Please return all lines from the records below that include the string "yellow".

▬▬▬▬▬▬

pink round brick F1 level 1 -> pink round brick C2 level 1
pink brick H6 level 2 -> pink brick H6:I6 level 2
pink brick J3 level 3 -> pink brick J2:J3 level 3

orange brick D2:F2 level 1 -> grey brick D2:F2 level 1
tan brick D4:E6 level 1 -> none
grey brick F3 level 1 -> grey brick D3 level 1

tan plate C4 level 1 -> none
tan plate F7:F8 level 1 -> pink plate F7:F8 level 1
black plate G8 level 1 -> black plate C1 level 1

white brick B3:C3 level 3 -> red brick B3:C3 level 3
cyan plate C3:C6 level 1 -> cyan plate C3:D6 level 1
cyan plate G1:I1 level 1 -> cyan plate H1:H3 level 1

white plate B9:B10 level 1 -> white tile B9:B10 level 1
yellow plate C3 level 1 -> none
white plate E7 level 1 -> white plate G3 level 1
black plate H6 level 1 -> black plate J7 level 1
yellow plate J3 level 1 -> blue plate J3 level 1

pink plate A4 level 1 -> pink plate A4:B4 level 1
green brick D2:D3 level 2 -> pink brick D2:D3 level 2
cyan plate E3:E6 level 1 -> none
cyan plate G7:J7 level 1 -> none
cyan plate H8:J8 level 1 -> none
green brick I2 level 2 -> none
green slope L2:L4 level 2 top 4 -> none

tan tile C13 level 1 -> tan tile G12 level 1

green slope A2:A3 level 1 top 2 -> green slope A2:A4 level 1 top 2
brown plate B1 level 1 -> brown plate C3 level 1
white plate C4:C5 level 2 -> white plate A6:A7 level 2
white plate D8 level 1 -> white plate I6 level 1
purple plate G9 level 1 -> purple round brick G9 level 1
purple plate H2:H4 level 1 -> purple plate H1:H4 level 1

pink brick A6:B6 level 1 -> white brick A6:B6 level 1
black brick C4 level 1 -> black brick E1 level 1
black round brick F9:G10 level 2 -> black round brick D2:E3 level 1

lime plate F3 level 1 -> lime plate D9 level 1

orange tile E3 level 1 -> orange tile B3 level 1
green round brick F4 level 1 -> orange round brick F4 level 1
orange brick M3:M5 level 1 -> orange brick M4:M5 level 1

▬▬▬▬▬▬

## OUTPUT BELOW
yellow plate C3 level 1 -> none
yellow plate J3 level 1 -> blue plate J3 level 1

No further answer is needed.